→ **EXERCISE GOAL**
With the material below, print exactly the lines between the line holding "camera: 30 degrees left, 10 degrees up" and the line holding "none -> brown screwdriver [321,96,472,136]", inclusive. Add nothing else.
MATERIAL FOR THIS TASK: Begin
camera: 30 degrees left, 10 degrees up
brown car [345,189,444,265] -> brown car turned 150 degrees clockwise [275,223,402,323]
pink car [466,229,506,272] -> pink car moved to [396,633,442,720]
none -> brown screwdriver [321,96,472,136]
MATERIAL FOR THIS TASK: End
MATERIAL FOR THIS TASK: Begin
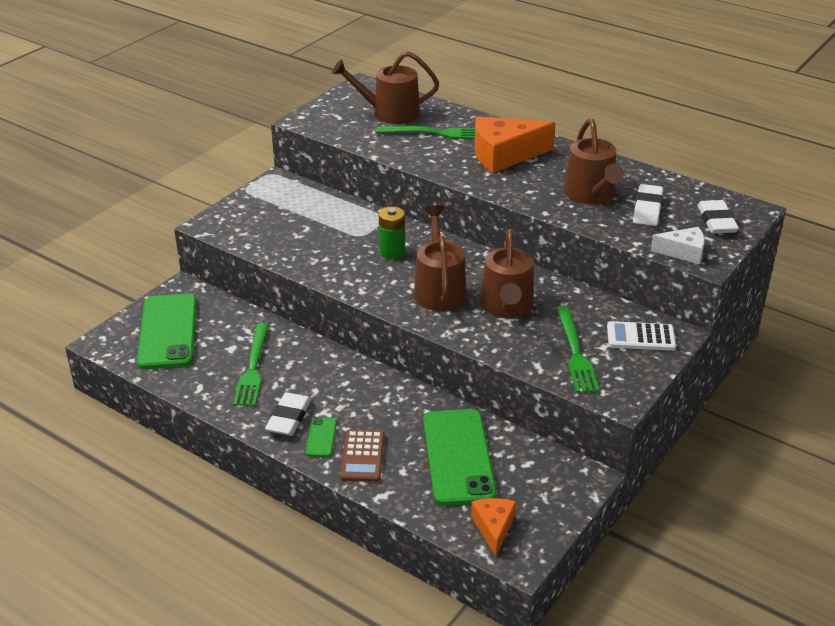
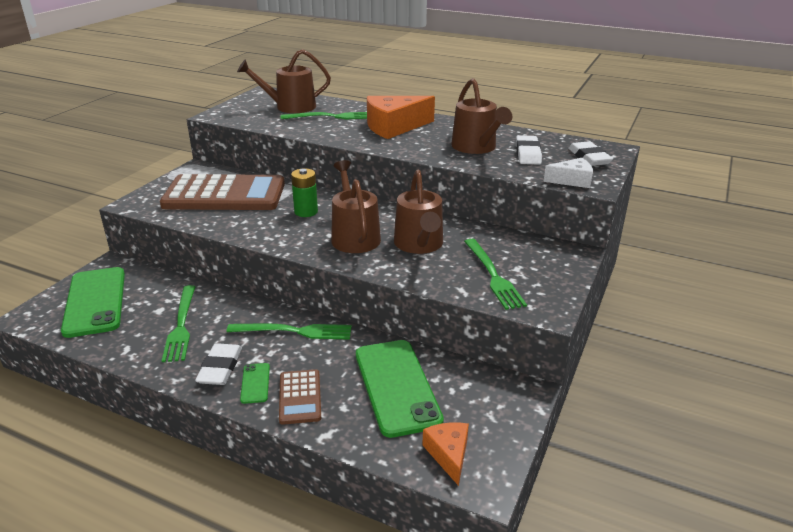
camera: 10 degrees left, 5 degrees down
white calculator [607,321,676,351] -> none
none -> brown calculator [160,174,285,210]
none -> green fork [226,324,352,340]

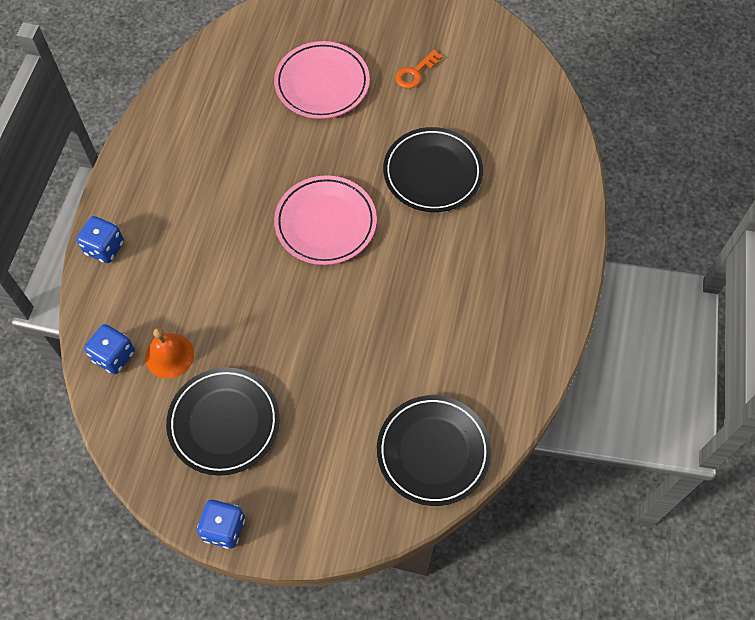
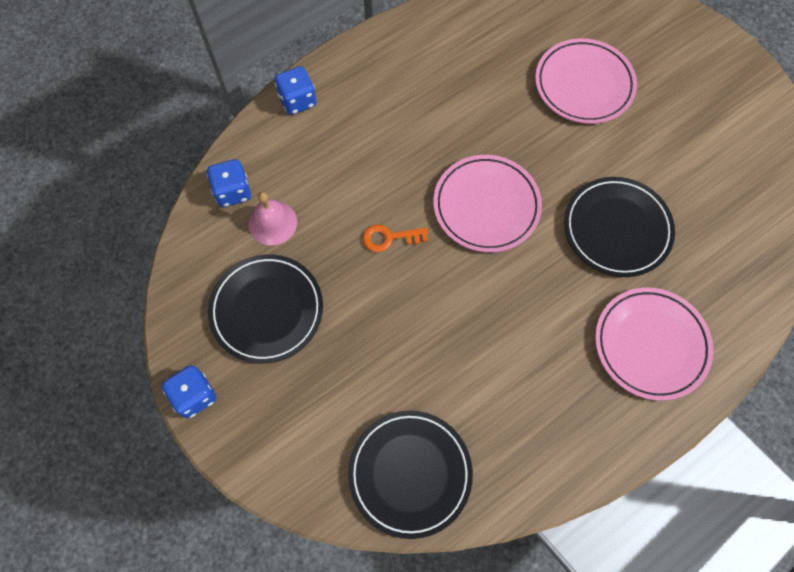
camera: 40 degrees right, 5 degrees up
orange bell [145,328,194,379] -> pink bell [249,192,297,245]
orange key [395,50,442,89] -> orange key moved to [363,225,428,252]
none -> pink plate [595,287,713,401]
MATERIAL FOR THIS TASK: End
MATERIAL FOR THIS TASK: Begin
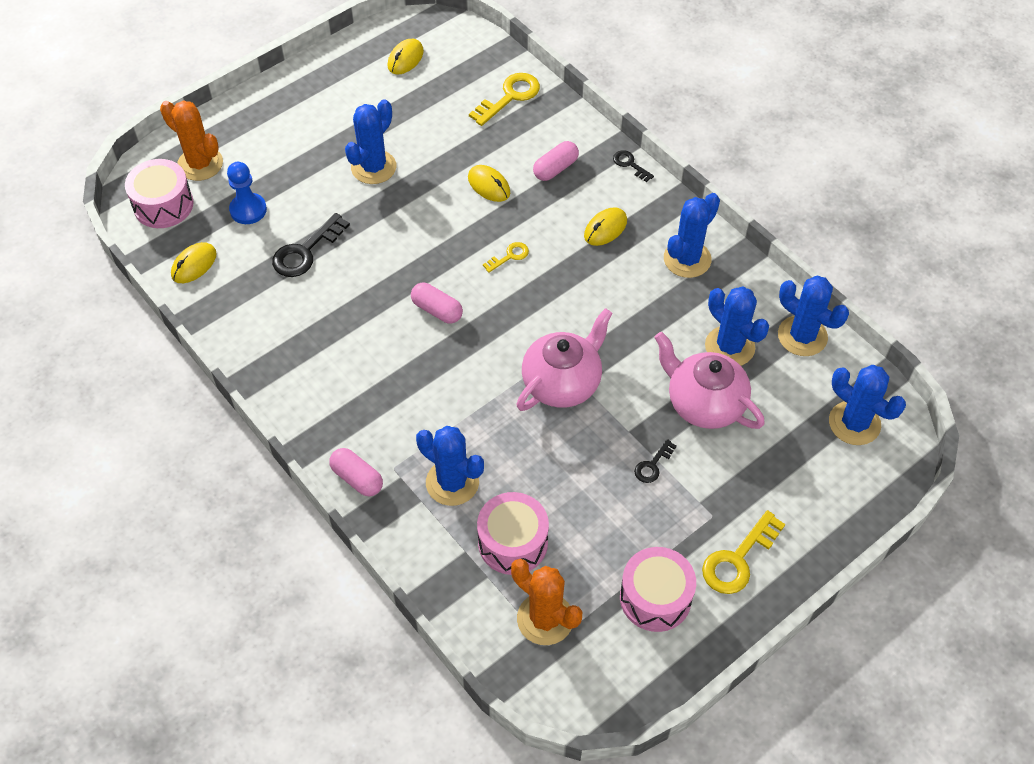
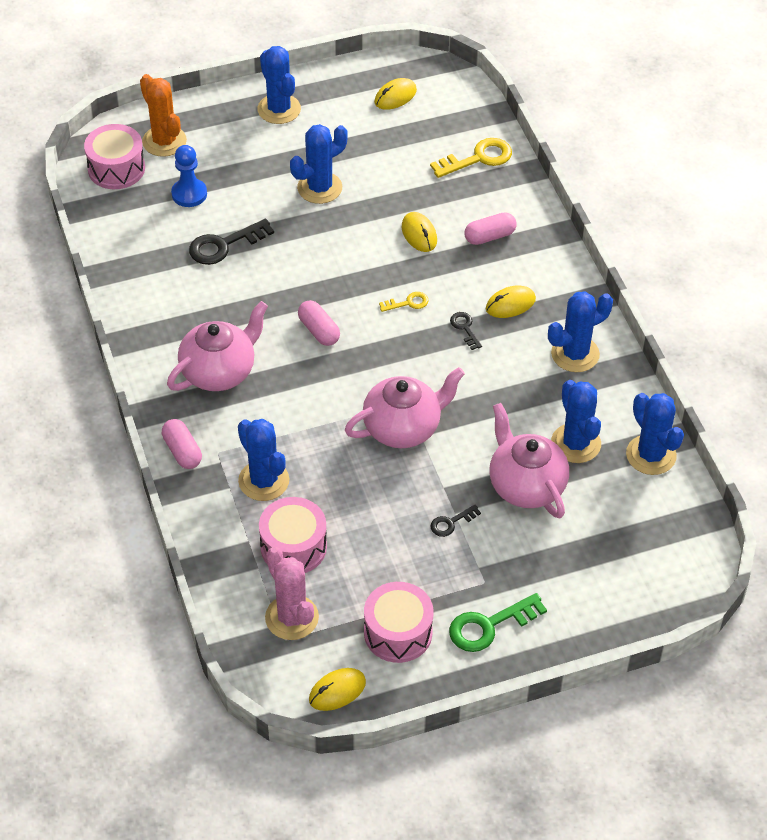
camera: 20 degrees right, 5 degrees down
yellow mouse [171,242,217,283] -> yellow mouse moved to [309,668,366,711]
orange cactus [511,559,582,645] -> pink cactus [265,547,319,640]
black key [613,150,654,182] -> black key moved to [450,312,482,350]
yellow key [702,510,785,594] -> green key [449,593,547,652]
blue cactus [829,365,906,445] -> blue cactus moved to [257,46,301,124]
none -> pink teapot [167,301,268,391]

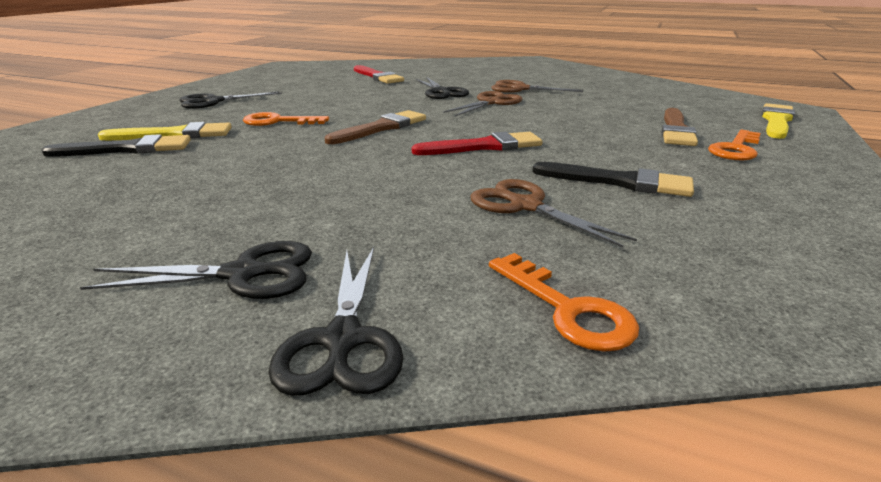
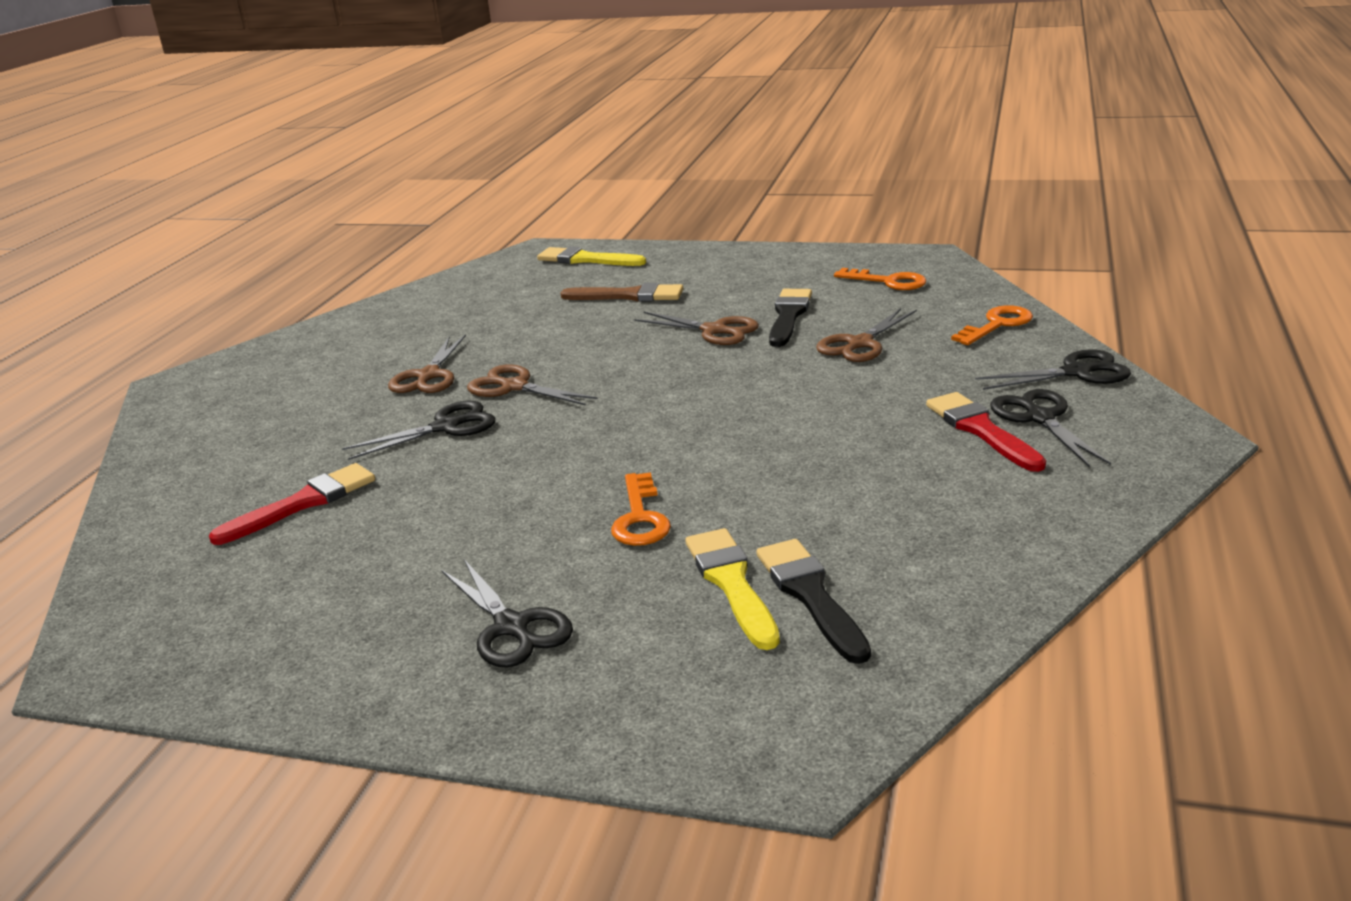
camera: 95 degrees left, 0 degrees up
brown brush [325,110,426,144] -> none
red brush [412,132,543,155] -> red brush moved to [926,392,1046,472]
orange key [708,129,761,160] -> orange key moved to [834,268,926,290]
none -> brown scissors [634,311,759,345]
MATERIAL FOR THIS TASK: End
→ **SOLVED EXERCISE**
camera: 30 degrees left, 10 degrees up
brown car [345,189,444,265] -> brown car turned 150 degrees clockwise [275,223,402,323]
pink car [466,229,506,272] -> pink car moved to [396,633,442,720]
none -> brown screwdriver [321,96,472,136]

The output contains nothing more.